* **MATERIAL SHOWN**:
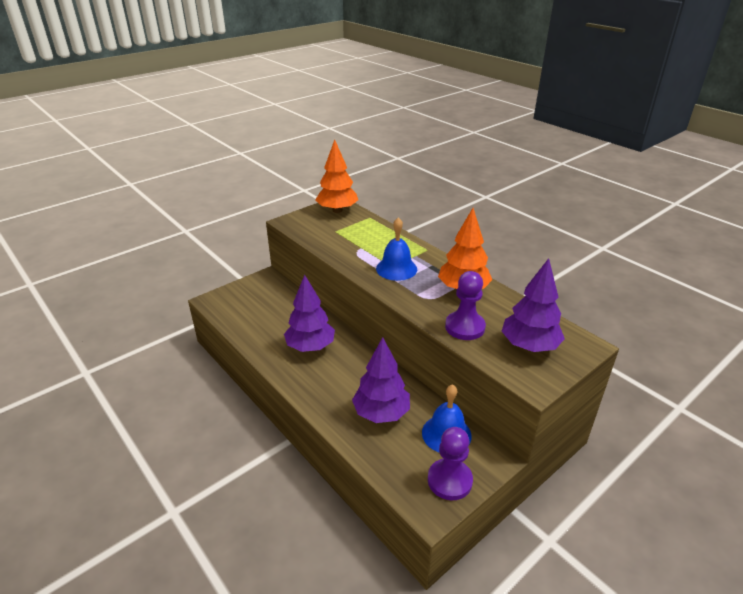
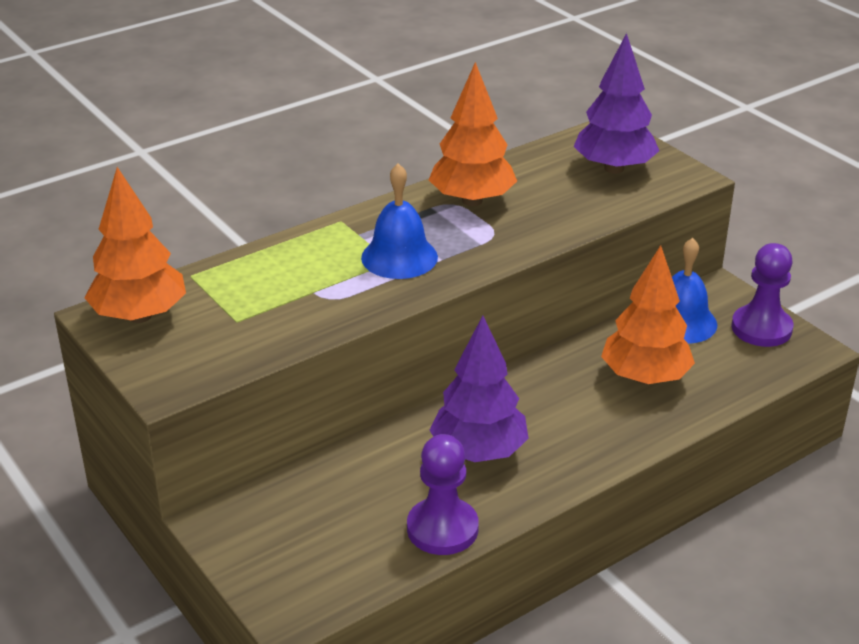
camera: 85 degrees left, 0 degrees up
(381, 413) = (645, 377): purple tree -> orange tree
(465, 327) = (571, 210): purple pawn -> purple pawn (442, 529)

--

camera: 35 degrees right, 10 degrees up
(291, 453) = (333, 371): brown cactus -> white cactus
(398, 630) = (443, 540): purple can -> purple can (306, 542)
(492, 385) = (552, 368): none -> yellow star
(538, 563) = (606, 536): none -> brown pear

---

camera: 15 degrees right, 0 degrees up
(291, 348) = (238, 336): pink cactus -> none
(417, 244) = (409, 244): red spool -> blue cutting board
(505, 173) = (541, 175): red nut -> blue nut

* **EXERCISE DIRECTIONS**: From the data above, output exactly the lines between the one containing "camera: 85 degrees left, 0 degrees up" and the one containing "(465, 327) = (571, 210): purple", counting both of them.

* **YOUR SOLUTION**:
camera: 85 degrees left, 0 degrees up
(381, 413) = (645, 377): purple tree -> orange tree
(465, 327) = (571, 210): purple pawn -> purple pawn (442, 529)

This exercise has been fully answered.